**Source records**
= = = =

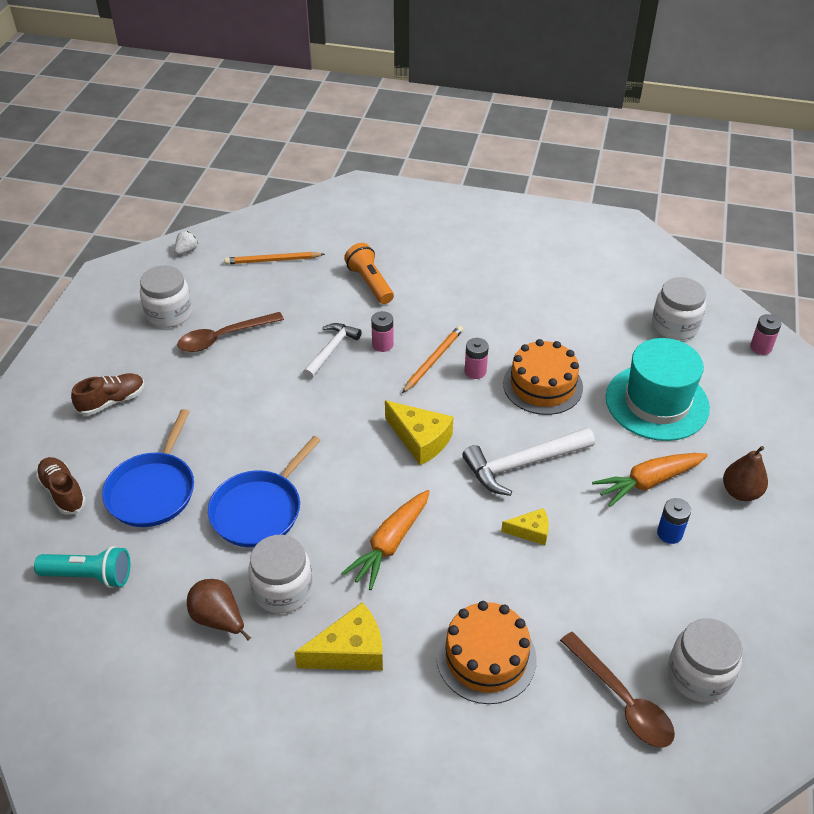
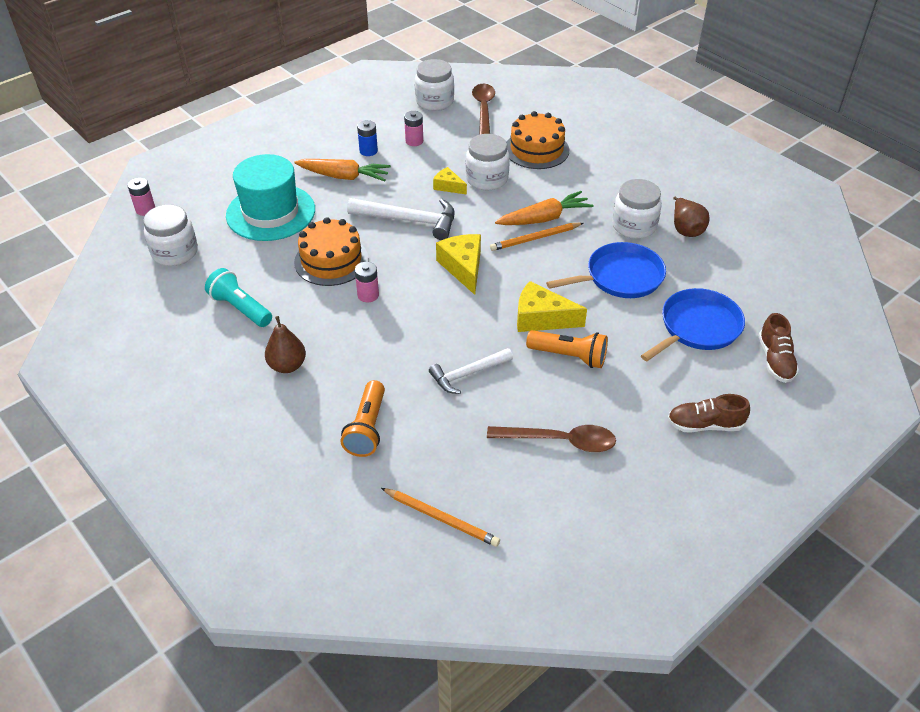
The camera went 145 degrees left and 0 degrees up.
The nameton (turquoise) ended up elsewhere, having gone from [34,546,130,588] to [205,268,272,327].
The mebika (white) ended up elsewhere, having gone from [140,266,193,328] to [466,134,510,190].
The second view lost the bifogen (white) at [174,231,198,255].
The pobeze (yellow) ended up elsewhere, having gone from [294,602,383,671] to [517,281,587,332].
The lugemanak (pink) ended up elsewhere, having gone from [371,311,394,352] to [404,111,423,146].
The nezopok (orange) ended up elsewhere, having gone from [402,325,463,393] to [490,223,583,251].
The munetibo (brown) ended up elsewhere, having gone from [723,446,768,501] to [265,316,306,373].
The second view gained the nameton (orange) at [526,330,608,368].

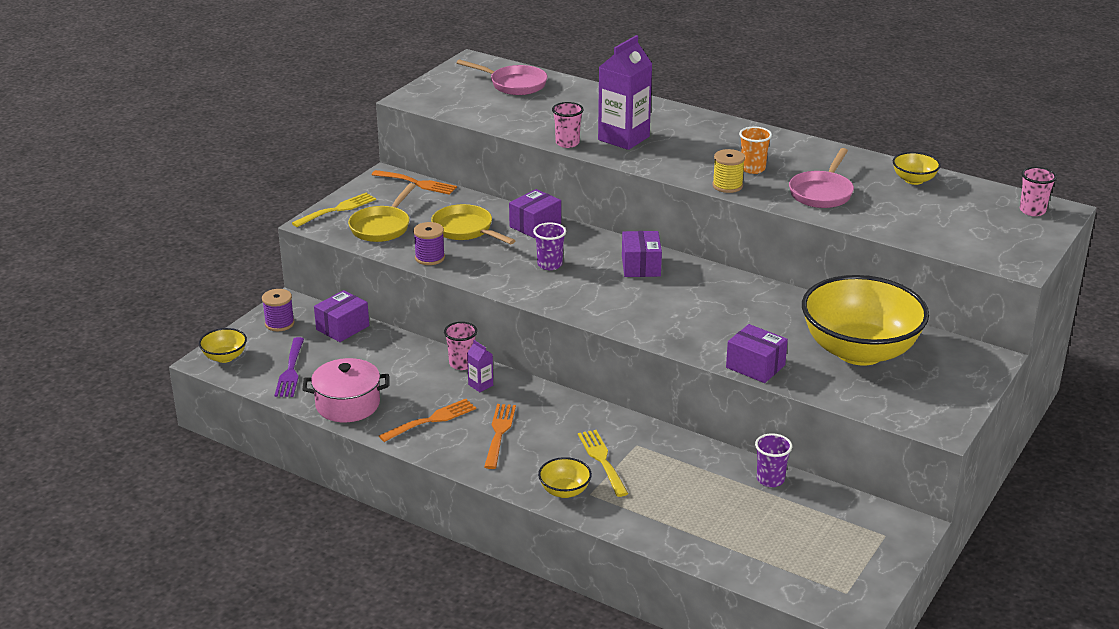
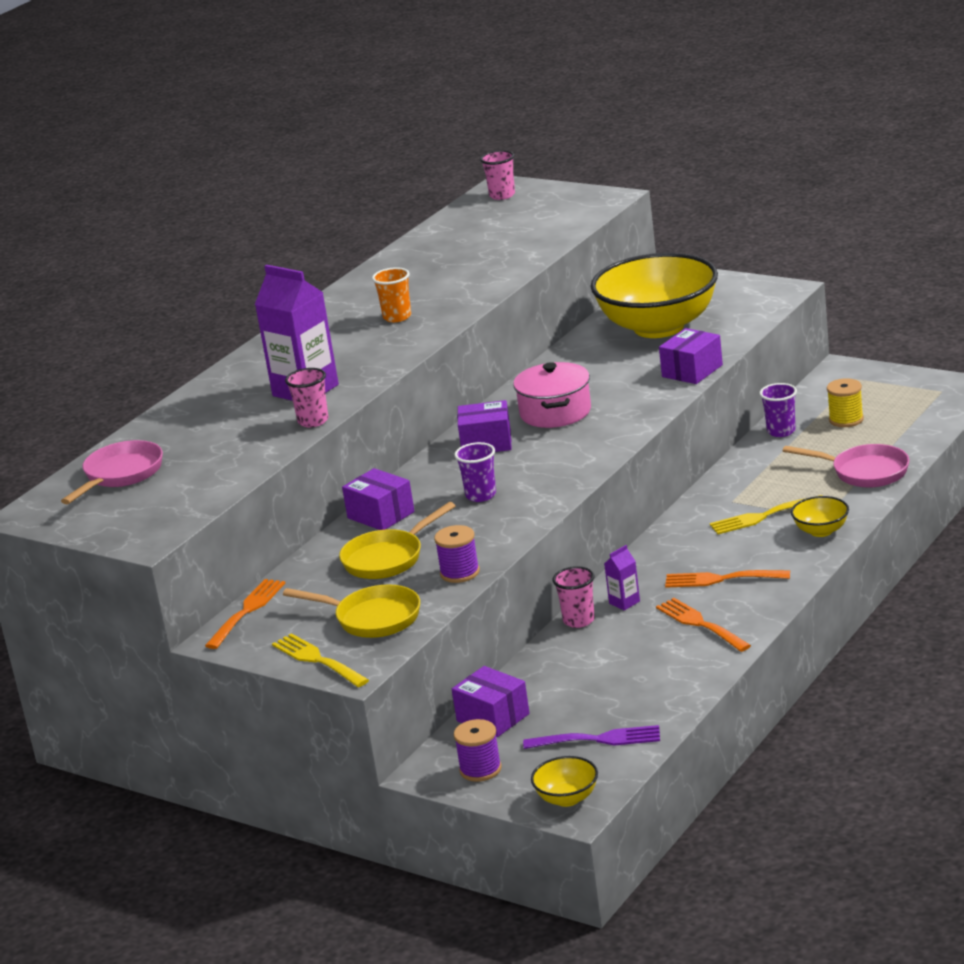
The camera went 85 degrees left and 5 degrees down.
The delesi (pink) ended up elsewhere, having gone from [303,358,389,422] to [513,362,591,428].
The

= = = =

**Work required**
Those lines of the records that contain the string "white" should be identified and copied.

**Solution for this task**
The mebika (white) ended up elsewhere, having gone from [140,266,193,328] to [466,134,510,190].
The second view lost the bifogen (white) at [174,231,198,255].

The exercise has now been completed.